## Exercise aim
Say how many lines in the data below contain the word "book", and give no other text.

● ● ● ● ● ● ●

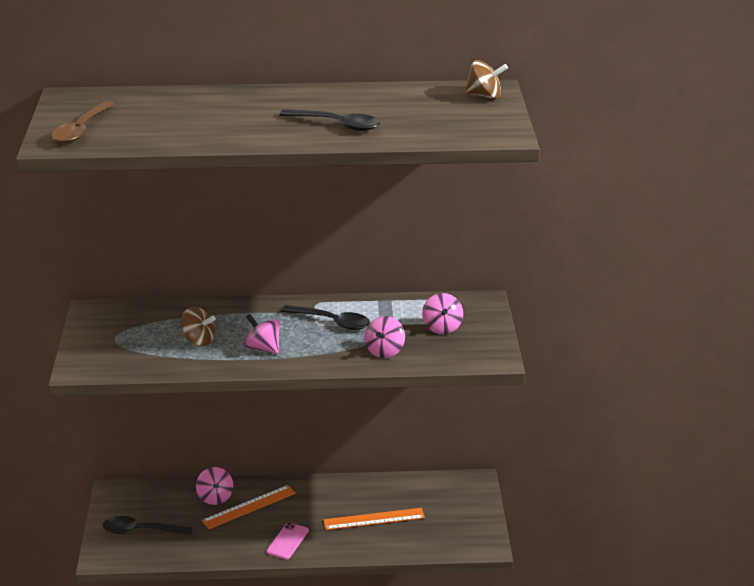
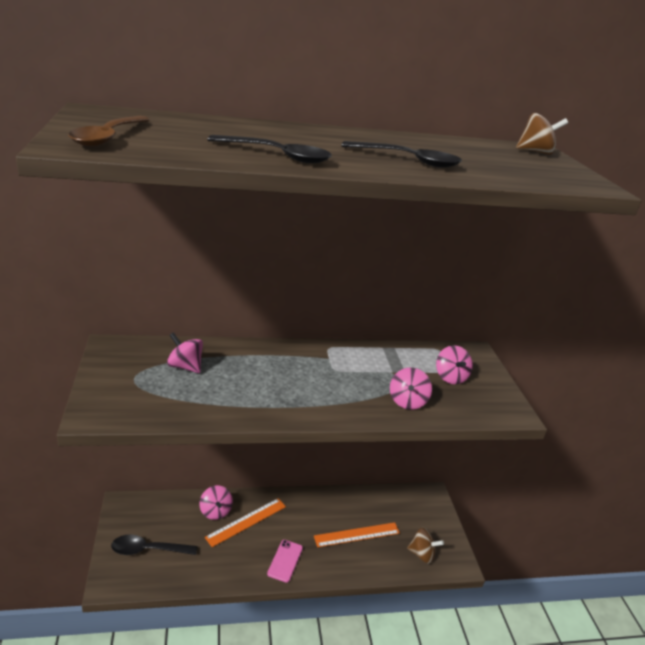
camera: 10 degrees left, 0 degrees up
(198, 340) = (221, 383): brown spinning top -> brown spinning top (422, 554)
(263, 348) = (288, 395): pink spinning top -> pink spinning top (185, 366)
(332, 322) = (348, 368): black spoon -> black spoon (277, 156)

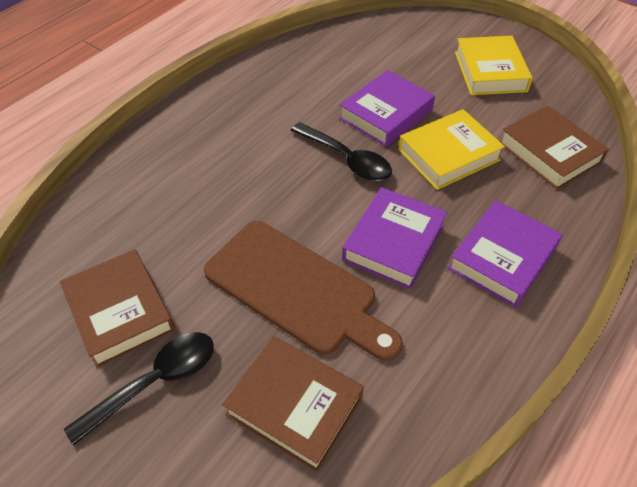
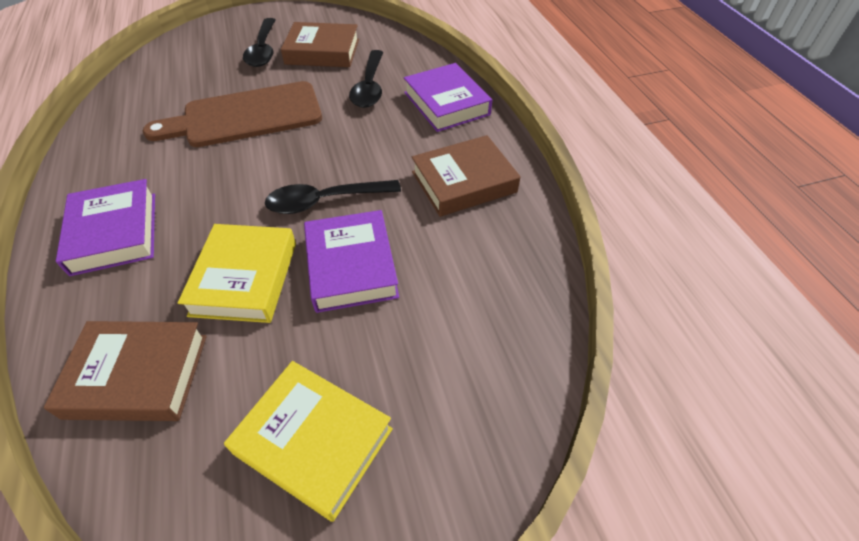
camera: 125 degrees right, 0 degrees up
(169, 222) = (369, 87): none -> black spoon
(294, 405) = (182, 85): brown book -> brown book (464, 182)
(393, 242) = (214, 180): purple book -> purple book (446, 103)

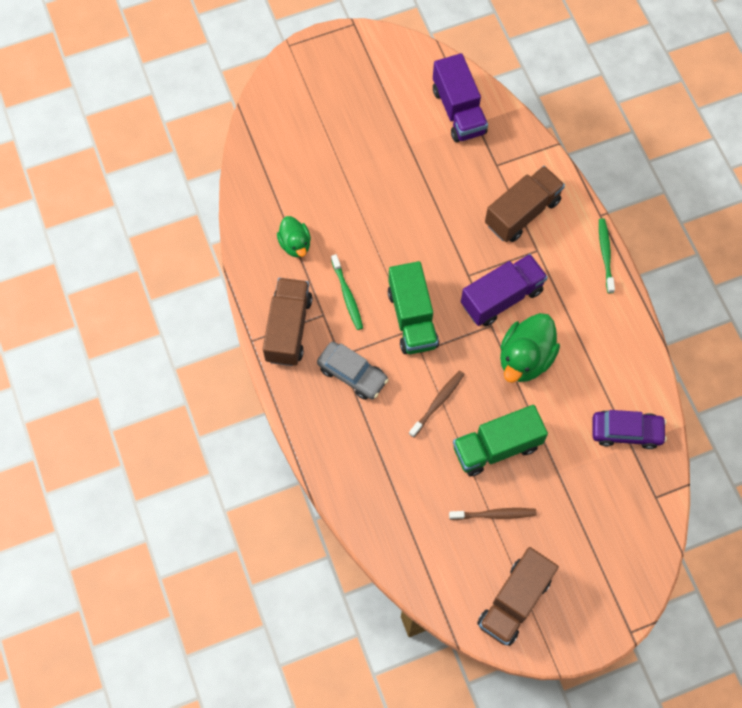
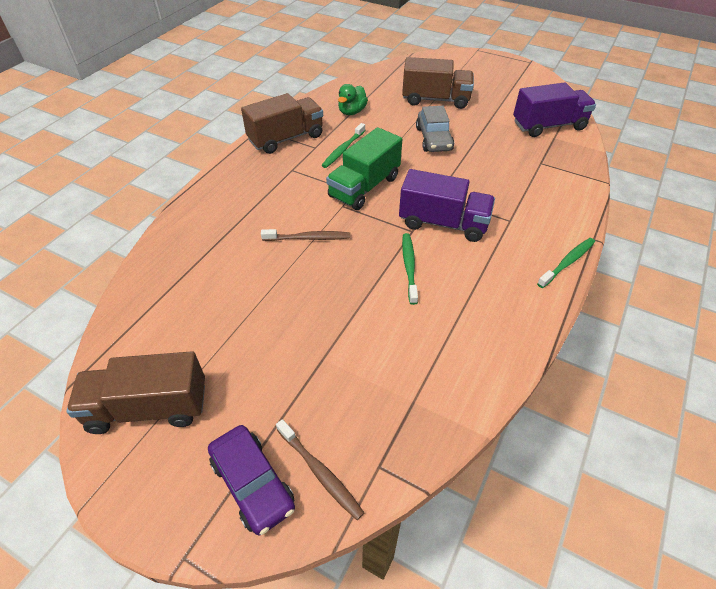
camera: 50 degrees right, 20 degrees down
(352, 374) = (283, 182): grey car -> grey car (433, 139)
(458, 111) = (548, 126): purple truck -> purple truck turned 135 degrees counterclockwise
(494, 514) = (235, 334): brown toothbrush -> brown toothbrush (320, 472)
(496, 447) = (305, 297): green truck -> none
(522, 212) = (526, 195): brown truck -> brown truck (435, 100)
(525, 358) = (409, 267): green duck -> green toothbrush
(626, 432) = (423, 387): purple car -> purple car (253, 484)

● ● ● ● ● ● ●

## Result
2